WHAT IS BEING ASKED – Transcribe the following entries word for word; no picture is to appear in the copy.

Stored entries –
────────────────

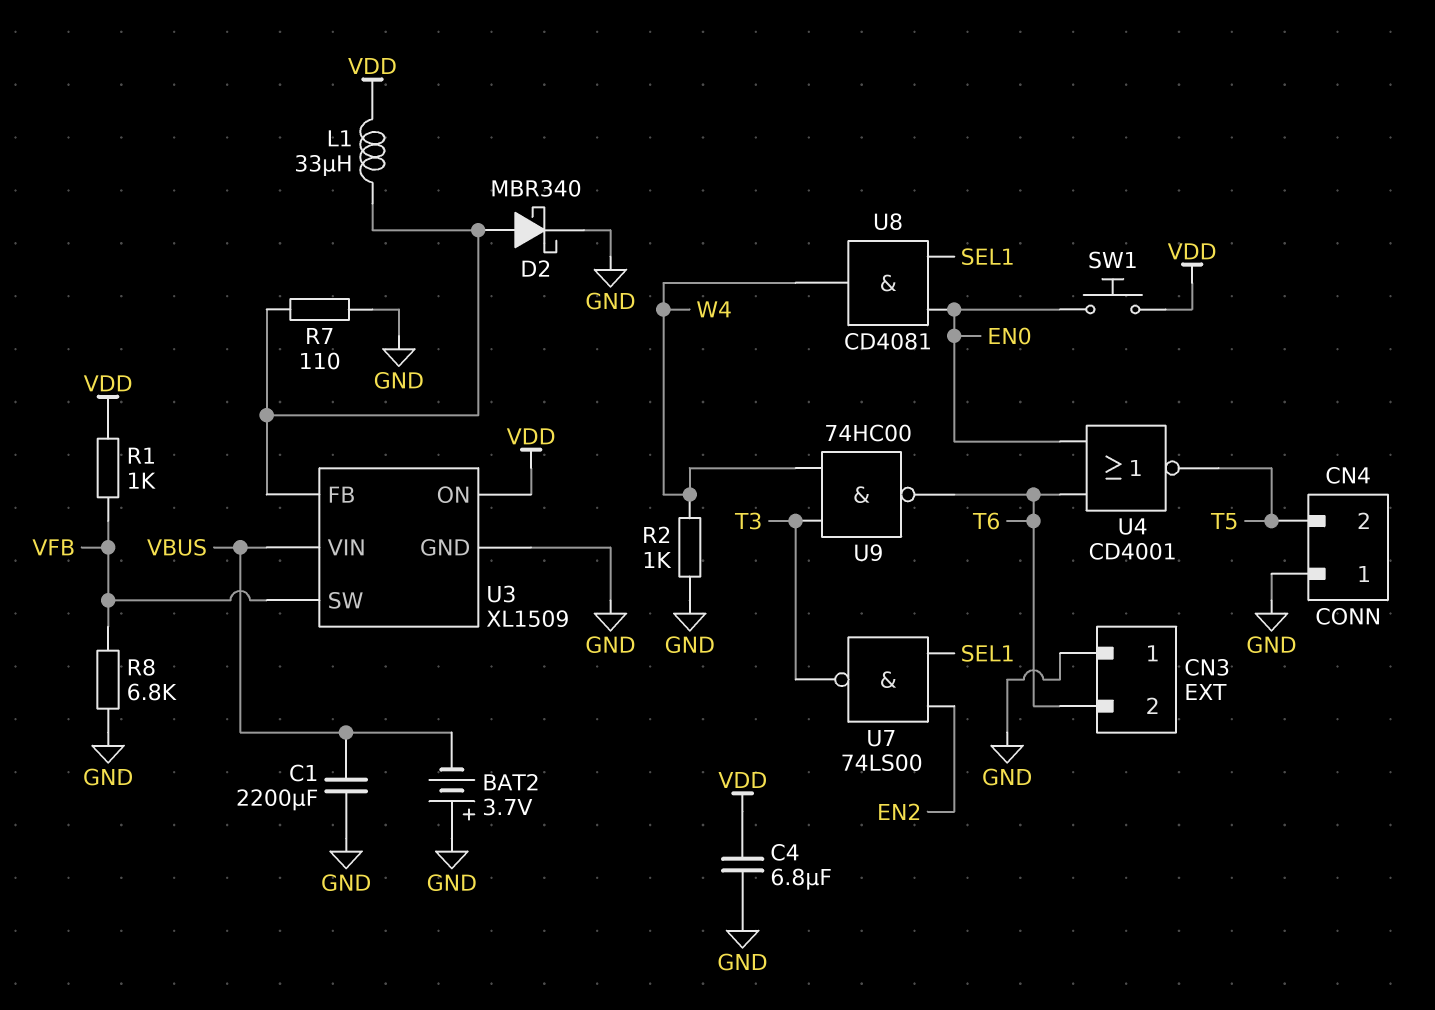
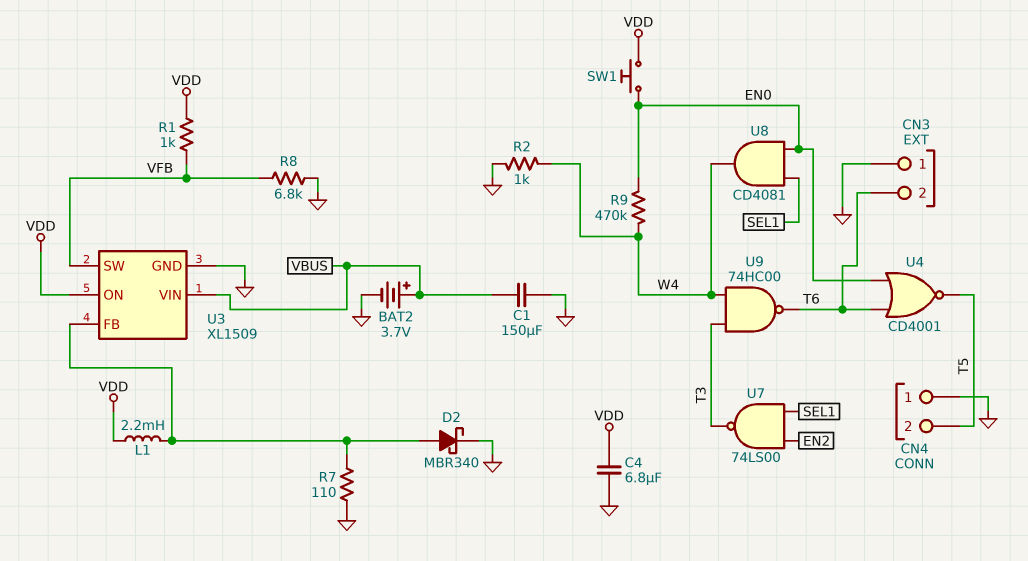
BAT2: 3.7V (plus GND, minus VBUS) -> 3.7V (plus VBUS, minus GND)
C1: 2200uF (GND, VBUS) -> 150uF (GND, VBUS)
L1: 33uH (U3/FB, VDD) -> 2.2mH (U3/FB, VDD)
R9: none -> 470k (EN0, W4)

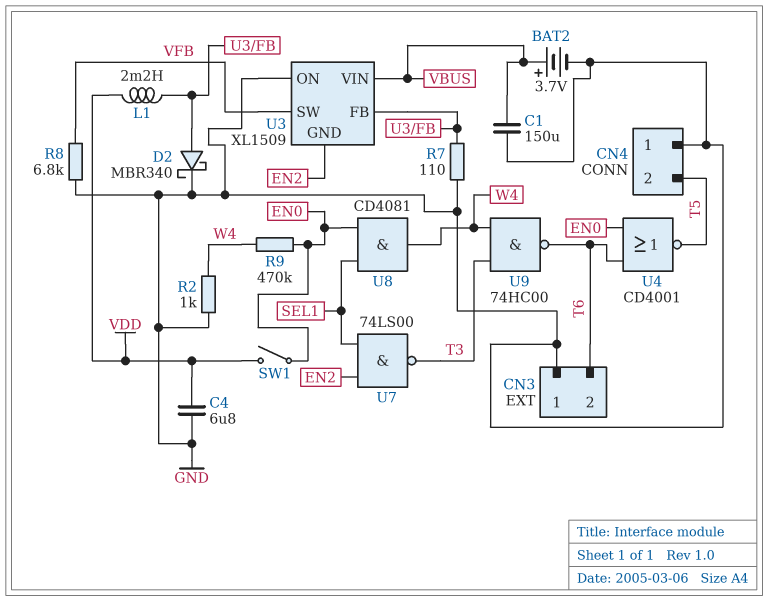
R1: 1k (VDD, VFB) -> none
SW1: button (EN0, VDD) -> switch (EN0, VDD)
U3 pin GND: GND -> EN2
U3 pin ON: VDD -> GND

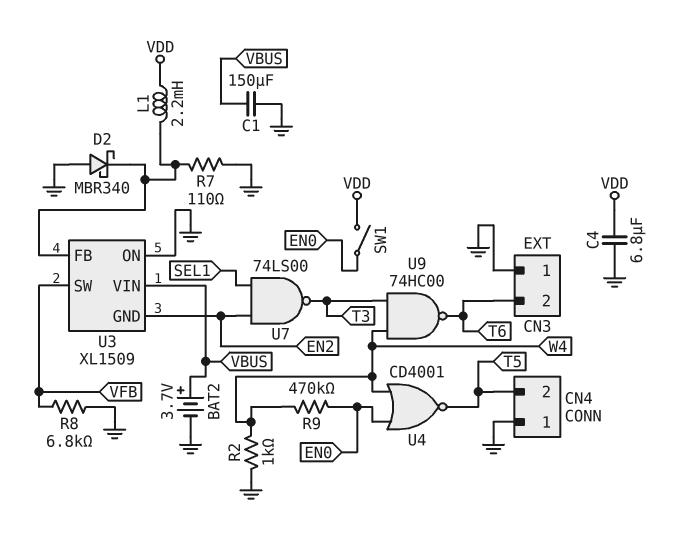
D2: schottky MBR340 (A U3/FB, K GND) -> schottky MBR340 (A GND, K U3/FB)
U4: NOR CD4001 (in EN0, in T6, out T5) -> NOR CD4001 (in EN0, in W4, out T5)
U8: AND CD4081 (in EN0, in SEL1, out W4) -> none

────────────────

PROBLEM SOLUTION –
BAT2: 3.7V (plus GND, minus VBUS) -> 3.7V (plus VBUS, minus GND)
C1: 2200uF (GND, VBUS) -> 150uF (GND, VBUS)
L1: 33uH (U3/FB, VDD) -> 2.2mH (U3/FB, VDD)
R9: none -> 470k (EN0, W4)

R1: 1k (VDD, VFB) -> none
SW1: button (EN0, VDD) -> switch (EN0, VDD)
U3 pin GND: GND -> EN2
U3 pin ON: VDD -> GND

D2: schottky MBR340 (A U3/FB, K GND) -> schottky MBR340 (A GND, K U3/FB)
U4: NOR CD4001 (in EN0, in T6, out T5) -> NOR CD4001 (in EN0, in W4, out T5)
U8: AND CD4081 (in EN0, in SEL1, out W4) -> none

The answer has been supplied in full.